WHAT YOU NEED TO DO. This task calls for copying each line below that contains "diode".

=== ENTRIES SHOWN ===

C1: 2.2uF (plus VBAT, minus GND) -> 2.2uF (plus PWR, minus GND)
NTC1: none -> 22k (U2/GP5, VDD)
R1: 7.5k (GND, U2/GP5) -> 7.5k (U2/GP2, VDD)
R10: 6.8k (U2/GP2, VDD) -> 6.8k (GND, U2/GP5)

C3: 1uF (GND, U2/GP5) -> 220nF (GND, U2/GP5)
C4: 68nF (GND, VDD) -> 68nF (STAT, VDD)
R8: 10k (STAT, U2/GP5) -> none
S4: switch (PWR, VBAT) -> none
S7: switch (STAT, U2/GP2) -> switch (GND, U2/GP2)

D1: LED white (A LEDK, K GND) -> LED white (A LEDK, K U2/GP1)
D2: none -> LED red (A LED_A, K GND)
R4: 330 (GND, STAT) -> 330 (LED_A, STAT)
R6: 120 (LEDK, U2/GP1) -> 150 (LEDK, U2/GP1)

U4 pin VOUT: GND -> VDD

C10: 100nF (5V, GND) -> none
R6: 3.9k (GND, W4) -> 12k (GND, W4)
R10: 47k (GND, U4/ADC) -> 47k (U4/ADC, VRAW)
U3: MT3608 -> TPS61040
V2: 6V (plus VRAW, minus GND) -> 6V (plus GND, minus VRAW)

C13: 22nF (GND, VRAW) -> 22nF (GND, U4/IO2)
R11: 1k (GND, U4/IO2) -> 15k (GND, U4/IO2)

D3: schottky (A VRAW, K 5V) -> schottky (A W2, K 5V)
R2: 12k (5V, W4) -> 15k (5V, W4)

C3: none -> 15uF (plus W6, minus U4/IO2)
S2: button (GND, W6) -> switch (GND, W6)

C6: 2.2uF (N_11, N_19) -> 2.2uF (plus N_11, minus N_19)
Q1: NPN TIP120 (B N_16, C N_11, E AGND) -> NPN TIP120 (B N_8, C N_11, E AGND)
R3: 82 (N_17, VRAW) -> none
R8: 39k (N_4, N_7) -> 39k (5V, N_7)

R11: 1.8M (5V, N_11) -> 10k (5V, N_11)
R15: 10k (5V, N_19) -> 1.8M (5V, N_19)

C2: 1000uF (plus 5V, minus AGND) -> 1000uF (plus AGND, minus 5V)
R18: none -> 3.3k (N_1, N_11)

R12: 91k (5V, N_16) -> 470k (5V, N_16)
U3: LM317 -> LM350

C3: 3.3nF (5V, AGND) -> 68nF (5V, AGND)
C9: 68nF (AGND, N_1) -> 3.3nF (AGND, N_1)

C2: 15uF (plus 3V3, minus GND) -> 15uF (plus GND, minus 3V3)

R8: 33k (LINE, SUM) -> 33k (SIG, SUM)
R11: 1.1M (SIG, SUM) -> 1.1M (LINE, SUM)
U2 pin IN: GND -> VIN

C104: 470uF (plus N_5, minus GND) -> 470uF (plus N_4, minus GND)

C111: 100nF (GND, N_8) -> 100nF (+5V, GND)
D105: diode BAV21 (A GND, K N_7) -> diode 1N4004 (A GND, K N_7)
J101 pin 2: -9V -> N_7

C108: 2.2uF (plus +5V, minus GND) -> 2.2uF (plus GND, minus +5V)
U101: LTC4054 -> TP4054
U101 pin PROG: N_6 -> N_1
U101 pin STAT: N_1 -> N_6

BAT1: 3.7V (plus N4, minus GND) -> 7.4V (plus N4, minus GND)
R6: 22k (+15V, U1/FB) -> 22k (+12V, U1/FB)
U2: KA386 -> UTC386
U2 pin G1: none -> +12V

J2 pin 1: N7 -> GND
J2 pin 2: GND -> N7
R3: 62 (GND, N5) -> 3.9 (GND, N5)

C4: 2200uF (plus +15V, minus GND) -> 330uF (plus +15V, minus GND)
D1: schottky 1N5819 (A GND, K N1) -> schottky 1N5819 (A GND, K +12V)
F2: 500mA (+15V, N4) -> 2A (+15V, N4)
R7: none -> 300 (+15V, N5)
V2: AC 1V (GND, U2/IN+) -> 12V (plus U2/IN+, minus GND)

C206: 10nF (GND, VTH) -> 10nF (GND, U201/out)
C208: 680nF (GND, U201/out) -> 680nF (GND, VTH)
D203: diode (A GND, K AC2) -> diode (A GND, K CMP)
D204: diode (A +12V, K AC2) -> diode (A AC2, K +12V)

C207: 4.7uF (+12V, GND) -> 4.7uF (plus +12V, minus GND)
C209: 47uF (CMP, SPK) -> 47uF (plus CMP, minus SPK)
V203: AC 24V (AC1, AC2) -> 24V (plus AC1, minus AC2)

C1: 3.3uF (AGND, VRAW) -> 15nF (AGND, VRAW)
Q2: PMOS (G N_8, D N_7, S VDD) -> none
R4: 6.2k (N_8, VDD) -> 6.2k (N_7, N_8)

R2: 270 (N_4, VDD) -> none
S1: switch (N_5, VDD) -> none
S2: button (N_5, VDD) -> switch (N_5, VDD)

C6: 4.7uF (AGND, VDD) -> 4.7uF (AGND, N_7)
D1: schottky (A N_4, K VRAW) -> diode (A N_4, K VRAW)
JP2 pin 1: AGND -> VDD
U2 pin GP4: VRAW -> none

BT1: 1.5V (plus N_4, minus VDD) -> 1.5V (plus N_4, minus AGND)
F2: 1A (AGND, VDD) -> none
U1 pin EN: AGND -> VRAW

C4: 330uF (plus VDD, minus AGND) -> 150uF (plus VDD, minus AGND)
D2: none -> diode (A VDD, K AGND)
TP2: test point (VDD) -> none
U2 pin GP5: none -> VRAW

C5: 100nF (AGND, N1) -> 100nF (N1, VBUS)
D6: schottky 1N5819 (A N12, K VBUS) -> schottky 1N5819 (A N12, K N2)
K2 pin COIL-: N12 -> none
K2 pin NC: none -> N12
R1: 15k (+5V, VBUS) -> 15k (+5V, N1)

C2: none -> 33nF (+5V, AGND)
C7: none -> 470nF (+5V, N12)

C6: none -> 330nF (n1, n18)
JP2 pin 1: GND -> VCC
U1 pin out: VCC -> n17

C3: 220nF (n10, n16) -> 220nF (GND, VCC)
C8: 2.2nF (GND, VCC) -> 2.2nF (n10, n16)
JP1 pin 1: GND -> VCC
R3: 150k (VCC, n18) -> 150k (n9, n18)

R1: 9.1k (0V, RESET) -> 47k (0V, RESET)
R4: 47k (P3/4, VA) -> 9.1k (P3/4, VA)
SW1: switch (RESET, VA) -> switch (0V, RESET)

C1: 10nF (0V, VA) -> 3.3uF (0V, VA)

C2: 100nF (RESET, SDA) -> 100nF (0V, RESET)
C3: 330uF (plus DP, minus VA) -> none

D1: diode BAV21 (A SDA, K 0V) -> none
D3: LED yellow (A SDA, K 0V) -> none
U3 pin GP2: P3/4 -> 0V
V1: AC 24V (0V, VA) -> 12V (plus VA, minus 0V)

===

WRITTEN RESPONSE.
D105: diode BAV21 (A GND, K N_7) -> diode 1N4004 (A GND, K N_7)
D203: diode (A GND, K AC2) -> diode (A GND, K CMP)
D204: diode (A +12V, K AC2) -> diode (A AC2, K +12V)
D1: schottky (A N_4, K VRAW) -> diode (A N_4, K VRAW)
D2: none -> diode (A VDD, K AGND)
D1: diode BAV21 (A SDA, K 0V) -> none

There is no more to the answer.